--- Supplied data ---
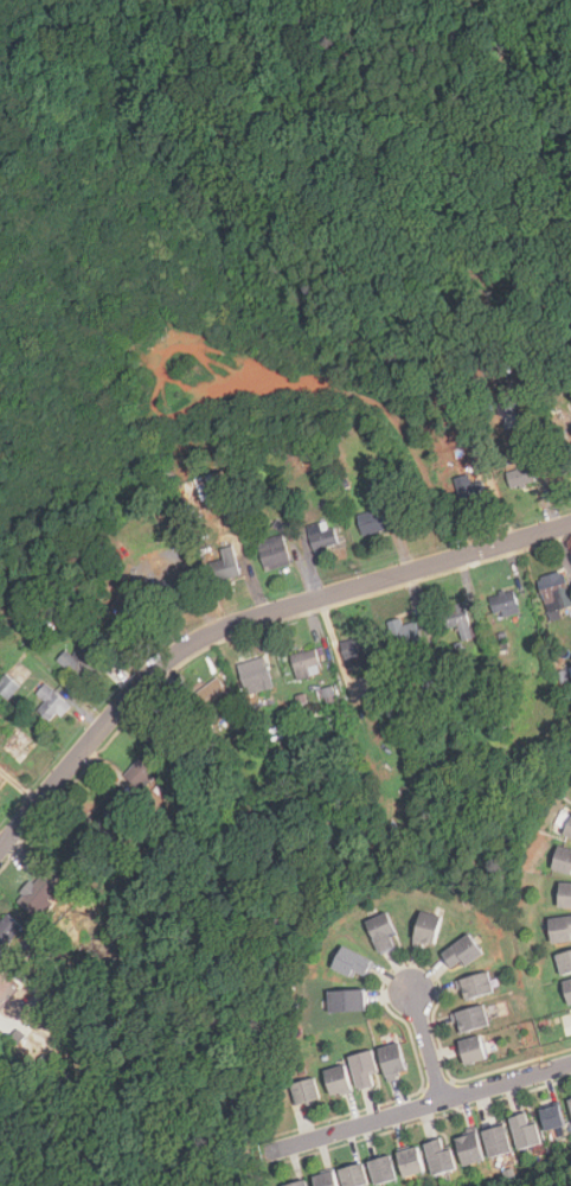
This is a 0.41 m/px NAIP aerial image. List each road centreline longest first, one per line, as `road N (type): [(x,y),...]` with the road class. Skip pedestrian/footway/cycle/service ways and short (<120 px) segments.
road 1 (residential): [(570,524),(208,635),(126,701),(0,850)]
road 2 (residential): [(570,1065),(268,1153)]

--- Task directions ---
Give the listing again exactly, minus its images.

--- Response below ---
This is a 0.41 m/px NAIP aerial image. List each road centreline longest first, one per line, as `road N (type): [(x,y),...]` with the road class. Skip pedestrian/footway/cycle/service ways and short (<120 px) segments.
road 1 (residential): [(570,524),(208,635),(126,701),(0,850)]
road 2 (residential): [(570,1065),(268,1153)]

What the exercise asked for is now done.